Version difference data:
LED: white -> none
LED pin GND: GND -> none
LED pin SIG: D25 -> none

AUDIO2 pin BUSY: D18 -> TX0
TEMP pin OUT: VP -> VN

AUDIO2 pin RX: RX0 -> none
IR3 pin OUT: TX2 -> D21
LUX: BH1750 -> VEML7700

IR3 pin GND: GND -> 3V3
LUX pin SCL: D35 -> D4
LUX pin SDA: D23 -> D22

▶ _DIRECTIONS_
Count the lines of the records that include the word "none", please, and report the number alone.

▶ _RESPONSE BOX_
4